Coordinate-based change data

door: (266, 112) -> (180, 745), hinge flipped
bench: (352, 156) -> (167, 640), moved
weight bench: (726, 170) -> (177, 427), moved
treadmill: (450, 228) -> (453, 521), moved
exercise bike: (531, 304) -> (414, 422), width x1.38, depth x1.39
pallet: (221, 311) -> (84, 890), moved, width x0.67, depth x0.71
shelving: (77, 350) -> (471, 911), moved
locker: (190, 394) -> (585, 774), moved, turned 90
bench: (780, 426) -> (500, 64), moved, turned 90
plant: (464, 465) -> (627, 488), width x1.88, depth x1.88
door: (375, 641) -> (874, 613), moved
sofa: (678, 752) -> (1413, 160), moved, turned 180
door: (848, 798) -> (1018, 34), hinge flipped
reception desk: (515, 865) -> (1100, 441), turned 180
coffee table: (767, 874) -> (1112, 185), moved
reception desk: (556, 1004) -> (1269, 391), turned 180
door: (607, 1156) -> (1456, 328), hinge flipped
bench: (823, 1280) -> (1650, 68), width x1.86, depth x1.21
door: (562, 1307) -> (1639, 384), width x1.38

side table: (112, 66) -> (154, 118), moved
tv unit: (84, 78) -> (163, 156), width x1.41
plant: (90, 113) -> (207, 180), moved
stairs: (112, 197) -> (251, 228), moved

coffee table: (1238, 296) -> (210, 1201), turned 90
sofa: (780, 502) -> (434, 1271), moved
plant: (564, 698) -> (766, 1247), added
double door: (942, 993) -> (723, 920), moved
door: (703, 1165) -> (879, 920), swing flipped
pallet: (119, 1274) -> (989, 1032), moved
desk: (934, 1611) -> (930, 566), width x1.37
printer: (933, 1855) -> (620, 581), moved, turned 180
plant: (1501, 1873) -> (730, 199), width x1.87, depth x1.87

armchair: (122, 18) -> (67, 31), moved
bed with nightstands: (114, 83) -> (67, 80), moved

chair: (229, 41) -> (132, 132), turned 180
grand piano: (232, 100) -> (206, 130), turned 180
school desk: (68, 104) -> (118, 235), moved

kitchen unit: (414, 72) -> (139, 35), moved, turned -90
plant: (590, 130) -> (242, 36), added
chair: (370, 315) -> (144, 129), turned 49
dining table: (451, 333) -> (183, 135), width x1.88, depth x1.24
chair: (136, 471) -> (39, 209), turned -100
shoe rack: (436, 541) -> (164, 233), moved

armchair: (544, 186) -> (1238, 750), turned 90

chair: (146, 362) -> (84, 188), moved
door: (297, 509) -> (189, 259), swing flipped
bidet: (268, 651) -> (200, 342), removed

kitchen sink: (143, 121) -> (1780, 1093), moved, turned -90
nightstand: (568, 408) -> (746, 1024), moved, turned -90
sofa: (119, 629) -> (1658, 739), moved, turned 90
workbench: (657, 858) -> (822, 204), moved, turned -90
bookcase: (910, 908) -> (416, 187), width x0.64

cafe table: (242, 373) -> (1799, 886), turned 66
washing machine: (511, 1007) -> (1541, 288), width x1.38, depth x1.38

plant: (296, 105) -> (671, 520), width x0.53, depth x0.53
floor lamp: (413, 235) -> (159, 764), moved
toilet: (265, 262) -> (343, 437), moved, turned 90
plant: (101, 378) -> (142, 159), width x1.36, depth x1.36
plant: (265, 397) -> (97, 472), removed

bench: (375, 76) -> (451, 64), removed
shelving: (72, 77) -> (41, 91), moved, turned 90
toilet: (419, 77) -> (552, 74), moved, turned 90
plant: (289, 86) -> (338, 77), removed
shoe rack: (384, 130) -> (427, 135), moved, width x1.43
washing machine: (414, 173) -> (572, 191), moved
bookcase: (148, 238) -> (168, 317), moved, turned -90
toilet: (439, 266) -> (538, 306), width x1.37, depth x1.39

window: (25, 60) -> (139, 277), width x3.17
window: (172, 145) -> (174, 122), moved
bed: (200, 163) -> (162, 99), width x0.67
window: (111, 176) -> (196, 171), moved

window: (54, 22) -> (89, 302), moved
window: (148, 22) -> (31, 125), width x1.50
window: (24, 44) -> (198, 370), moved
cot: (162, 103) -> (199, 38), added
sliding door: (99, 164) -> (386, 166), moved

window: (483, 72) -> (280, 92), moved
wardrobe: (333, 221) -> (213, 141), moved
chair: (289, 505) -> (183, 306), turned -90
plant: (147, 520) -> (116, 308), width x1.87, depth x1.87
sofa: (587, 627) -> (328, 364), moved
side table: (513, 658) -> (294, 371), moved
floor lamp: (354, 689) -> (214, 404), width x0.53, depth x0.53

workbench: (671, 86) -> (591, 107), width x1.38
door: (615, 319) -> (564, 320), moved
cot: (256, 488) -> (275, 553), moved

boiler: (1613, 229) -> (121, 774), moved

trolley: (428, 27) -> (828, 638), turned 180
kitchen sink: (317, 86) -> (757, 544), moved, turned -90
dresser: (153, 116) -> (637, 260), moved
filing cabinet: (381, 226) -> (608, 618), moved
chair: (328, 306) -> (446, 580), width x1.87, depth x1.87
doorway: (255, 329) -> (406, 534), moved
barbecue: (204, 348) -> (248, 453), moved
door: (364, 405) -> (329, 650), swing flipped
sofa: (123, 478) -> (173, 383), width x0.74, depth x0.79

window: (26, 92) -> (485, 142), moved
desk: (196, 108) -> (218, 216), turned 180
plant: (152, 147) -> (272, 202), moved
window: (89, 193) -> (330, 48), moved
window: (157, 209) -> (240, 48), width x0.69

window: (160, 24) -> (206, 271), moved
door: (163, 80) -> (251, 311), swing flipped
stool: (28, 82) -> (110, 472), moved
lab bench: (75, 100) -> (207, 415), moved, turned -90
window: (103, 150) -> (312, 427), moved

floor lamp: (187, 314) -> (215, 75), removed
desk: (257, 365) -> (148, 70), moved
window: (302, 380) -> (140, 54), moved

■ What the task asks
Every piece of the data is to be set down again exactly.

■ Response to this exercise
door: (266, 112) -> (180, 745), hinge flipped
bench: (352, 156) -> (167, 640), moved
weight bench: (726, 170) -> (177, 427), moved
treadmill: (450, 228) -> (453, 521), moved
exercise bike: (531, 304) -> (414, 422), width x1.38, depth x1.39
pallet: (221, 311) -> (84, 890), moved, width x0.67, depth x0.71
shelving: (77, 350) -> (471, 911), moved
locker: (190, 394) -> (585, 774), moved, turned 90
bench: (780, 426) -> (500, 64), moved, turned 90
plant: (464, 465) -> (627, 488), width x1.88, depth x1.88
door: (375, 641) -> (874, 613), moved
sofa: (678, 752) -> (1413, 160), moved, turned 180
door: (848, 798) -> (1018, 34), hinge flipped
reception desk: (515, 865) -> (1100, 441), turned 180
coffee table: (767, 874) -> (1112, 185), moved
reception desk: (556, 1004) -> (1269, 391), turned 180
door: (607, 1156) -> (1456, 328), hinge flipped
bench: (823, 1280) -> (1650, 68), width x1.86, depth x1.21
door: (562, 1307) -> (1639, 384), width x1.38

side table: (112, 66) -> (154, 118), moved
tv unit: (84, 78) -> (163, 156), width x1.41
plant: (90, 113) -> (207, 180), moved
stairs: (112, 197) -> (251, 228), moved

coffee table: (1238, 296) -> (210, 1201), turned 90
sofa: (780, 502) -> (434, 1271), moved
plant: (564, 698) -> (766, 1247), added
double door: (942, 993) -> (723, 920), moved
door: (703, 1165) -> (879, 920), swing flipped
pallet: (119, 1274) -> (989, 1032), moved
desk: (934, 1611) -> (930, 566), width x1.37
printer: (933, 1855) -> (620, 581), moved, turned 180
plant: (1501, 1873) -> (730, 199), width x1.87, depth x1.87

armchair: (122, 18) -> (67, 31), moved
bed with nightstands: (114, 83) -> (67, 80), moved

chair: (229, 41) -> (132, 132), turned 180
grand piano: (232, 100) -> (206, 130), turned 180
school desk: (68, 104) -> (118, 235), moved

kitchen unit: (414, 72) -> (139, 35), moved, turned -90
plant: (590, 130) -> (242, 36), added
chair: (370, 315) -> (144, 129), turned 49
dining table: (451, 333) -> (183, 135), width x1.88, depth x1.24
chair: (136, 471) -> (39, 209), turned -100
shoe rack: (436, 541) -> (164, 233), moved

armchair: (544, 186) -> (1238, 750), turned 90

chair: (146, 362) -> (84, 188), moved
door: (297, 509) -> (189, 259), swing flipped
bidet: (268, 651) -> (200, 342), removed

kitchen sink: (143, 121) -> (1780, 1093), moved, turned -90
nightstand: (568, 408) -> (746, 1024), moved, turned -90
sofa: (119, 629) -> (1658, 739), moved, turned 90
workbench: (657, 858) -> (822, 204), moved, turned -90
bookcase: (910, 908) -> (416, 187), width x0.64

cafe table: (242, 373) -> (1799, 886), turned 66
washing machine: (511, 1007) -> (1541, 288), width x1.38, depth x1.38

plant: (296, 105) -> (671, 520), width x0.53, depth x0.53
floor lamp: (413, 235) -> (159, 764), moved
toilet: (265, 262) -> (343, 437), moved, turned 90
plant: (101, 378) -> (142, 159), width x1.36, depth x1.36
plant: (265, 397) -> (97, 472), removed

bench: (375, 76) -> (451, 64), removed
shelving: (72, 77) -> (41, 91), moved, turned 90
toilet: (419, 77) -> (552, 74), moved, turned 90
plant: (289, 86) -> (338, 77), removed
shoe rack: (384, 130) -> (427, 135), moved, width x1.43
washing machine: (414, 173) -> (572, 191), moved
bookcase: (148, 238) -> (168, 317), moved, turned -90
toilet: (439, 266) -> (538, 306), width x1.37, depth x1.39

window: (25, 60) -> (139, 277), width x3.17
window: (172, 145) -> (174, 122), moved
bed: (200, 163) -> (162, 99), width x0.67
window: (111, 176) -> (196, 171), moved

window: (54, 22) -> (89, 302), moved
window: (148, 22) -> (31, 125), width x1.50
window: (24, 44) -> (198, 370), moved
cot: (162, 103) -> (199, 38), added
sliding door: (99, 164) -> (386, 166), moved

window: (483, 72) -> (280, 92), moved
wardrobe: (333, 221) -> (213, 141), moved
chair: (289, 505) -> (183, 306), turned -90
plant: (147, 520) -> (116, 308), width x1.87, depth x1.87
sofa: (587, 627) -> (328, 364), moved
side table: (513, 658) -> (294, 371), moved
floor lamp: (354, 689) -> (214, 404), width x0.53, depth x0.53

workbench: (671, 86) -> (591, 107), width x1.38
door: (615, 319) -> (564, 320), moved
cot: (256, 488) -> (275, 553), moved

boiler: (1613, 229) -> (121, 774), moved

trolley: (428, 27) -> (828, 638), turned 180
kitchen sink: (317, 86) -> (757, 544), moved, turned -90
dresser: (153, 116) -> (637, 260), moved
filing cabinet: (381, 226) -> (608, 618), moved
chair: (328, 306) -> (446, 580), width x1.87, depth x1.87
doorway: (255, 329) -> (406, 534), moved
barbecue: (204, 348) -> (248, 453), moved
door: (364, 405) -> (329, 650), swing flipped
sofa: (123, 478) -> (173, 383), width x0.74, depth x0.79

window: (26, 92) -> (485, 142), moved
desk: (196, 108) -> (218, 216), turned 180
plant: (152, 147) -> (272, 202), moved
window: (89, 193) -> (330, 48), moved
window: (157, 209) -> (240, 48), width x0.69

window: (160, 24) -> (206, 271), moved
door: (163, 80) -> (251, 311), swing flipped
stool: (28, 82) -> (110, 472), moved
lab bench: (75, 100) -> (207, 415), moved, turned -90
window: (103, 150) -> (312, 427), moved

floor lamp: (187, 314) -> (215, 75), removed
desk: (257, 365) -> (148, 70), moved
window: (302, 380) -> (140, 54), moved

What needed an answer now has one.